Available data.
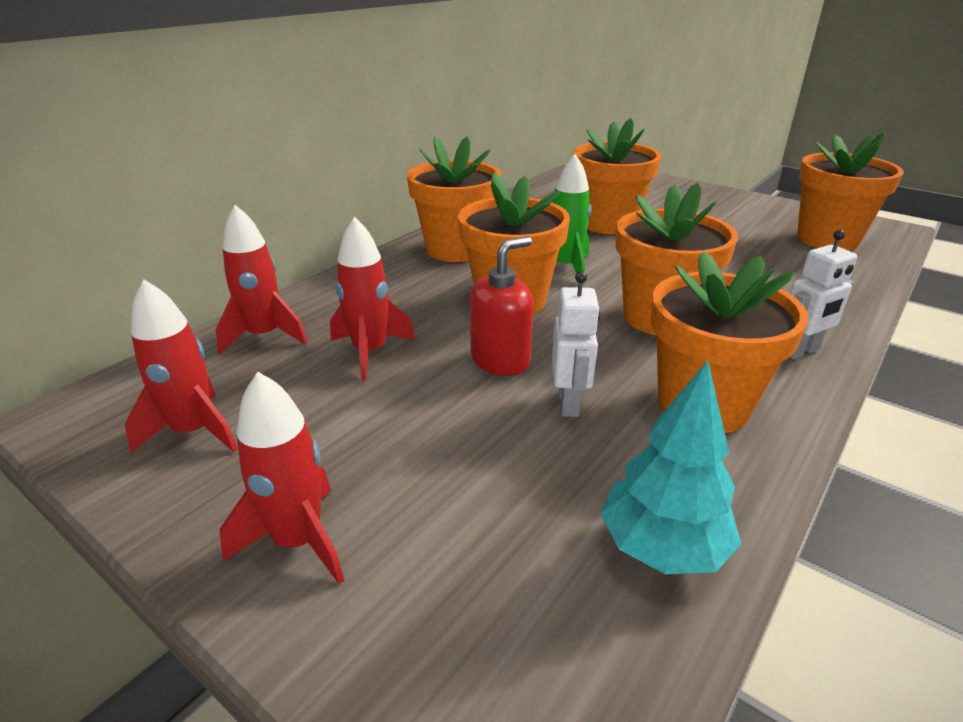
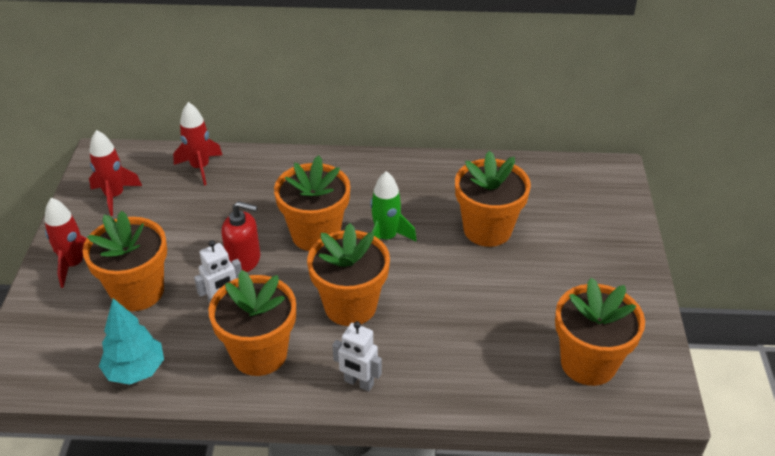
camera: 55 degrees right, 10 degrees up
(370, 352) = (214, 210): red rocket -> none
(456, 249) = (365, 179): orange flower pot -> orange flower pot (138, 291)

==

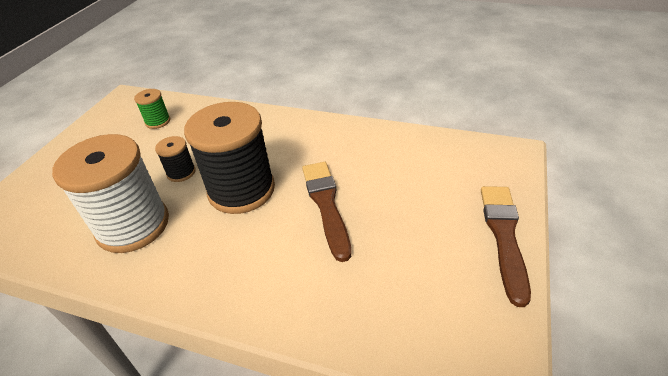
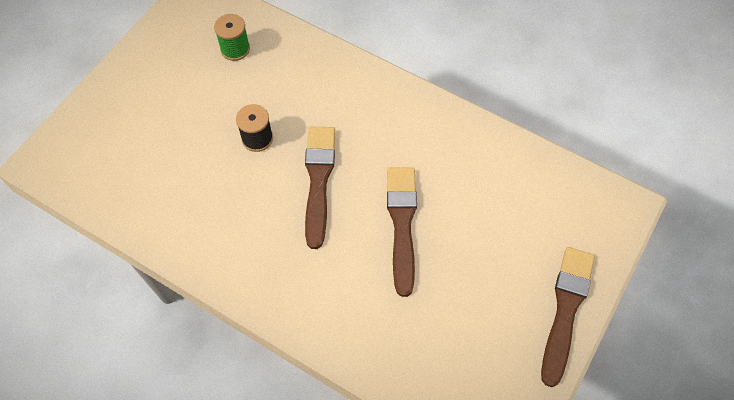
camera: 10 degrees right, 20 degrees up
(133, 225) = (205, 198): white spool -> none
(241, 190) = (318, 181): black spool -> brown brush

...

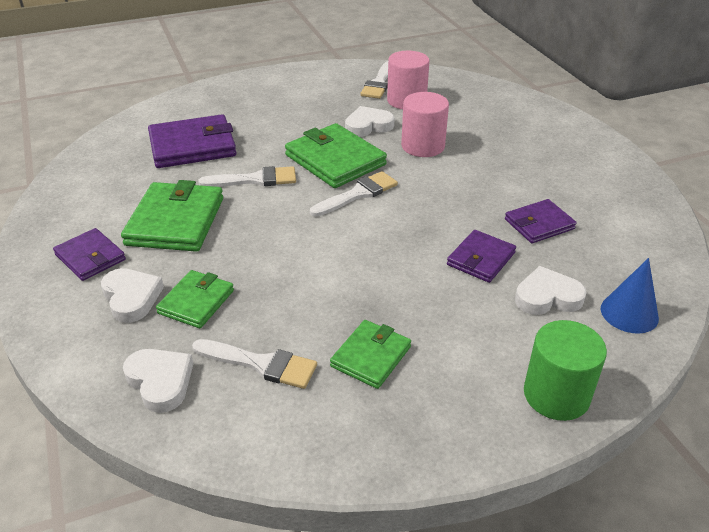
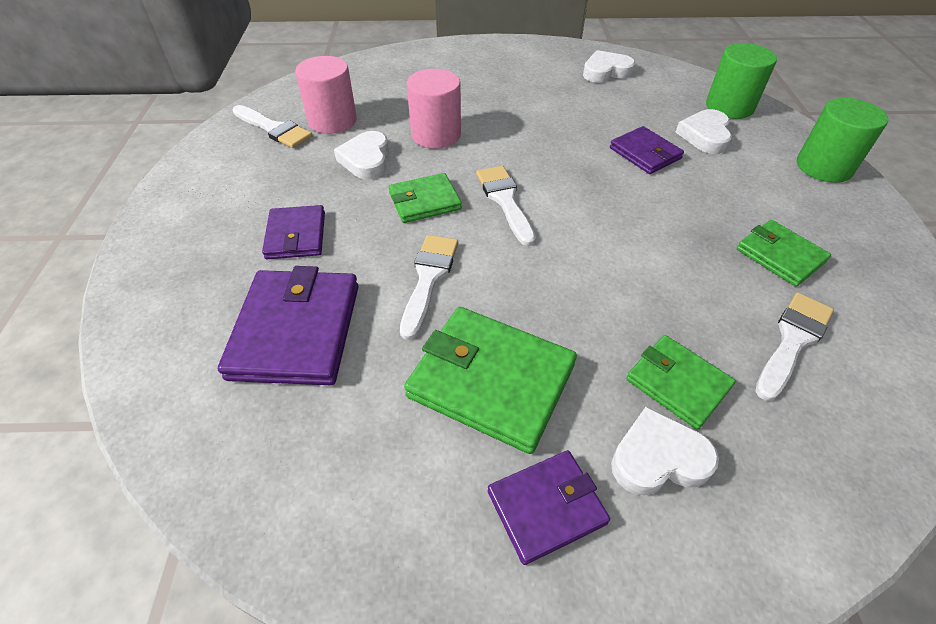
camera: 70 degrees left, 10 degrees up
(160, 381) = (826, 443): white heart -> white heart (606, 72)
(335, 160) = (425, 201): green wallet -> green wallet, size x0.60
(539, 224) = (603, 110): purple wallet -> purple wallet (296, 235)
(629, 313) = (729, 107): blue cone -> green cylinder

Required action. A single figure is required: the number of lines above in which the string "white" appears.

Exercise solution. 2